Objective
Render the lines of the data below as a numbered list, skipping blank lines. Leave the pictures out of your answer.

** start Records shown **

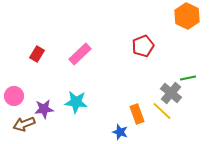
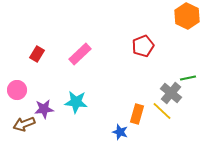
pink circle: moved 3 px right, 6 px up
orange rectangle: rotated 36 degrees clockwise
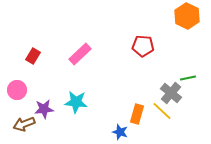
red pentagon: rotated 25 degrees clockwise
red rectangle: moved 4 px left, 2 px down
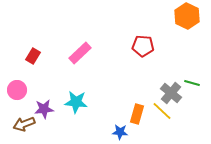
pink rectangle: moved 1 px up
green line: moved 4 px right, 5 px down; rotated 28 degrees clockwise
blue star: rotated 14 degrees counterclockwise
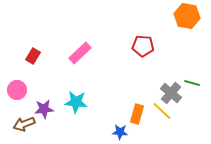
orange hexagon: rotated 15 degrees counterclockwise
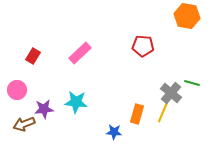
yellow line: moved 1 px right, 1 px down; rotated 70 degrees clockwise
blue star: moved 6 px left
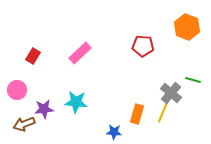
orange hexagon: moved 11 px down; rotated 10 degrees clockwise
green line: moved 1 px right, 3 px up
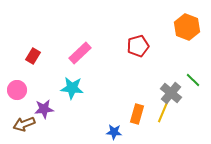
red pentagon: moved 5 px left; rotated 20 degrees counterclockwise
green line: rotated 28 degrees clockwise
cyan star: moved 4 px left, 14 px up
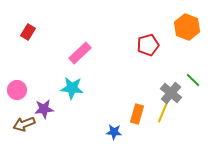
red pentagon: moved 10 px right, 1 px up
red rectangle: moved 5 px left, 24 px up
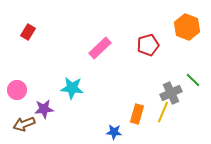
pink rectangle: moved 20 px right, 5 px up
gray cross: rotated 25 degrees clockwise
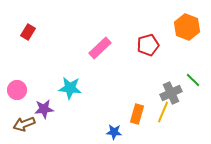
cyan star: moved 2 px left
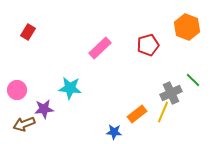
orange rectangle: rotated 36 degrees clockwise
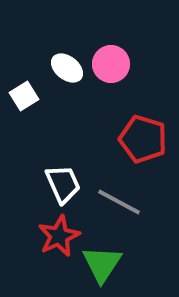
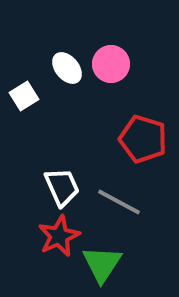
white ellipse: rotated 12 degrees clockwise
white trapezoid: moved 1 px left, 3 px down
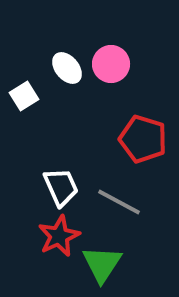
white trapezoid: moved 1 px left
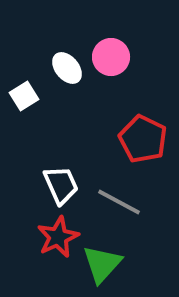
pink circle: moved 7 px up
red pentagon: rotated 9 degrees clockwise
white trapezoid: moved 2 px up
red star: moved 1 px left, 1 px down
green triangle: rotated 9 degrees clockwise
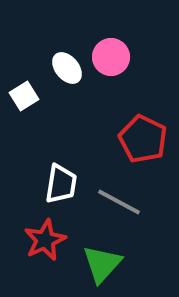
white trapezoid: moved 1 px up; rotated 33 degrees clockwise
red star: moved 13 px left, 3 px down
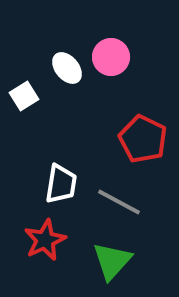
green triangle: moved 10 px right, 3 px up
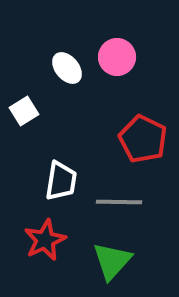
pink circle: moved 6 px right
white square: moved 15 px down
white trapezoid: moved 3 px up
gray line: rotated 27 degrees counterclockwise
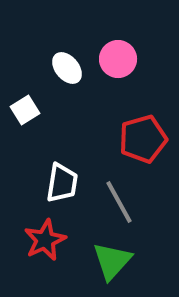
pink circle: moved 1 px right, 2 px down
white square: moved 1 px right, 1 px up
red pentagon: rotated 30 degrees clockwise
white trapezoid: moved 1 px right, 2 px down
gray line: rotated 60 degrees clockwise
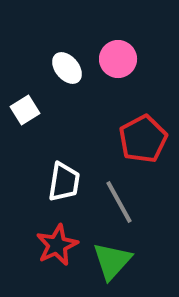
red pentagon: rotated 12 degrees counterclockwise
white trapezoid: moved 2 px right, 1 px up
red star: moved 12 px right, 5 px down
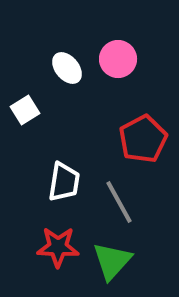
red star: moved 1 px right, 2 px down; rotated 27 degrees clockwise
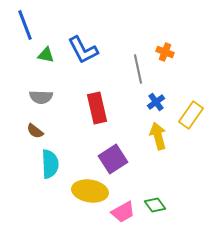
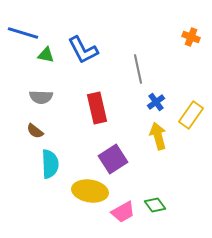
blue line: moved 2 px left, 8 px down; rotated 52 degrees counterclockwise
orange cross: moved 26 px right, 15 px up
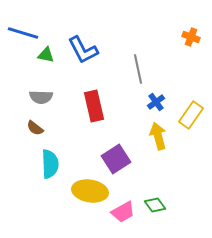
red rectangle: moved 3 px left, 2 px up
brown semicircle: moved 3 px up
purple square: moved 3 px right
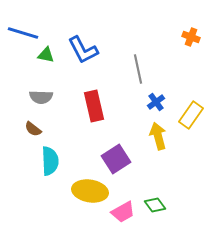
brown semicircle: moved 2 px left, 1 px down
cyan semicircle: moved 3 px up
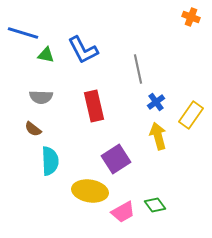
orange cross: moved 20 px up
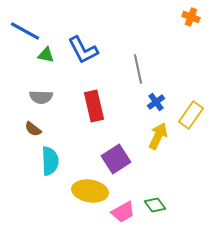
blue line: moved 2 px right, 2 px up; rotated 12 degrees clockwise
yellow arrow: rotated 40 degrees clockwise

** end Records shown **

Result of this task
1. pink circle: moved 3 px right, 6 px up
2. orange rectangle: rotated 36 degrees clockwise
3. red pentagon: rotated 25 degrees clockwise
4. red rectangle: moved 4 px left, 2 px down
5. pink rectangle: moved 1 px up
6. green line: moved 4 px right, 5 px down; rotated 28 degrees clockwise
7. blue star: rotated 14 degrees counterclockwise
8. orange hexagon: rotated 15 degrees counterclockwise
9. yellow line: moved 1 px right, 1 px down; rotated 70 degrees clockwise
10. blue star: moved 6 px left
11. orange hexagon: moved 11 px down; rotated 10 degrees clockwise
12. green line: moved 1 px right, 3 px up
13. red pentagon: moved 5 px left; rotated 20 degrees counterclockwise
14. green line: rotated 28 degrees clockwise
15. cyan star: moved 4 px left, 14 px up
16. red pentagon: moved 10 px right, 1 px up
17. red rectangle: moved 5 px left, 24 px up
18. pink rectangle: moved 20 px right, 5 px up
19. gray cross: rotated 25 degrees clockwise
20. cyan star: moved 2 px left
21. orange rectangle: rotated 36 degrees clockwise
22. white ellipse: rotated 12 degrees clockwise
23. white trapezoid: moved 1 px left, 3 px down
24. white trapezoid: moved 1 px left
25. pink circle: moved 7 px up
26. red pentagon: rotated 9 degrees clockwise
27. white trapezoid: moved 2 px up
28. red star: moved 1 px left, 1 px down
29. green triangle: rotated 9 degrees clockwise
30. white trapezoid: moved 1 px up; rotated 33 degrees clockwise
31. red star: moved 13 px left, 3 px down
32. green triangle: moved 10 px right, 3 px up
33. pink circle: moved 6 px right
34. white square: moved 15 px down
35. white trapezoid: moved 3 px up
36. gray line: rotated 27 degrees counterclockwise
37. pink circle: moved 1 px right, 2 px down
38. white square: moved 1 px right, 1 px up
39. red pentagon: rotated 30 degrees clockwise
40. white trapezoid: moved 1 px right, 2 px down
41. gray line: rotated 60 degrees clockwise
42. red pentagon: rotated 12 degrees counterclockwise
43. white trapezoid: moved 2 px right, 1 px up
44. red star: moved 12 px right, 5 px down
45. red star: moved 1 px right, 2 px down; rotated 27 degrees clockwise
46. blue line: moved 2 px left, 8 px down; rotated 52 degrees counterclockwise
47. orange cross: moved 26 px right, 15 px up
48. red rectangle: moved 3 px left, 2 px up
49. brown semicircle: moved 3 px up
50. purple square: moved 3 px right
51. brown semicircle: moved 2 px left, 1 px down
52. cyan semicircle: moved 3 px up
53. orange cross: moved 20 px up
54. blue line: moved 2 px right, 2 px up; rotated 12 degrees clockwise
55. yellow arrow: rotated 40 degrees clockwise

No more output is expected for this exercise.